### Records for this task:

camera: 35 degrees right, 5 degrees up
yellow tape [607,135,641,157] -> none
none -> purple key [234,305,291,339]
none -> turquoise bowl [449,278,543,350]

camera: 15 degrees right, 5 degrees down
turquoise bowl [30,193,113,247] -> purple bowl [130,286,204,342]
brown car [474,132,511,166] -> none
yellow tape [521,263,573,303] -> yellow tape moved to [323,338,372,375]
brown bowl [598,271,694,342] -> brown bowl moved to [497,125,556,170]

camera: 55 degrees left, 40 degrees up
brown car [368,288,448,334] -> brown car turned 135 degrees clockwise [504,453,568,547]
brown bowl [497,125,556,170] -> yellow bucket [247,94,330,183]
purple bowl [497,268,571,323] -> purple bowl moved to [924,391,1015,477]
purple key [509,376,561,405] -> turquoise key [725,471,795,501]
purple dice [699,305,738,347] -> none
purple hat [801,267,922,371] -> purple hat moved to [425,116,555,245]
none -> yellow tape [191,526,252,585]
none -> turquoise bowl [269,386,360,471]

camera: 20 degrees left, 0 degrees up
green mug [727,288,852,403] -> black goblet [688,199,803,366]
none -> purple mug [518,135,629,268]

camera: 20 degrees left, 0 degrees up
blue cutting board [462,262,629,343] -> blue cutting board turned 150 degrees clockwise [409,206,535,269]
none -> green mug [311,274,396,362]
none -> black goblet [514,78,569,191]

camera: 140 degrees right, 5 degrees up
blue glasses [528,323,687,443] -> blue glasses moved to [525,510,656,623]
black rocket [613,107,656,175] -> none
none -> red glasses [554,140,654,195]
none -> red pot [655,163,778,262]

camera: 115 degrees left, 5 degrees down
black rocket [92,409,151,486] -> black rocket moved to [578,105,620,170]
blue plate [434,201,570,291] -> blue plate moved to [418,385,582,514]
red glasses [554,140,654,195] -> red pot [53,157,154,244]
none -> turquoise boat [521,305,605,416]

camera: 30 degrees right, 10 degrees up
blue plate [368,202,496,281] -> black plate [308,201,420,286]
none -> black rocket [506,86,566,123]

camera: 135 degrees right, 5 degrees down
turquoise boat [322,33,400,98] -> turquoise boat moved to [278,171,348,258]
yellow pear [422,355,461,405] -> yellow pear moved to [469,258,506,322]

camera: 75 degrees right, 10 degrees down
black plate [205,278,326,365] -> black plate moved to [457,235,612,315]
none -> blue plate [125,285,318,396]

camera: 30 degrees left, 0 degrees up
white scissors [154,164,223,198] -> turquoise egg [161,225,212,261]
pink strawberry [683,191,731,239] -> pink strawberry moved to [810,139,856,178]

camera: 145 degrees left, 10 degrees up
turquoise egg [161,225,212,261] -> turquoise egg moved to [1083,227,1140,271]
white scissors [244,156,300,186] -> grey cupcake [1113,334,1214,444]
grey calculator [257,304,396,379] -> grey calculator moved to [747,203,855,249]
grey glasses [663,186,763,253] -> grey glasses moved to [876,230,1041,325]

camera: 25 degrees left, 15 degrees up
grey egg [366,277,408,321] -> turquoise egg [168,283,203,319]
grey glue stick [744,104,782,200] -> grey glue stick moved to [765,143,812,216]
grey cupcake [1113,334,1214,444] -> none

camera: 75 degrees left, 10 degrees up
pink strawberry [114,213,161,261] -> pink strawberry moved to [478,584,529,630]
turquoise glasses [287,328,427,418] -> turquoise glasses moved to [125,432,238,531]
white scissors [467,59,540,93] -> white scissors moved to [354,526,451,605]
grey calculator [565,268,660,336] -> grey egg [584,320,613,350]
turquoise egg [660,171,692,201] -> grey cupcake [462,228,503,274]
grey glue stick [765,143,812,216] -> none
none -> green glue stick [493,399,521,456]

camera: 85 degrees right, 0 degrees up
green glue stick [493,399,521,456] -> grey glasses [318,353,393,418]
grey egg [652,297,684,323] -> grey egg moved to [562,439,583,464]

### Exercise details:
Looking at the data above, count the lines that contain the string "clockwise" and give only the count.

### Solution to this exercise:
2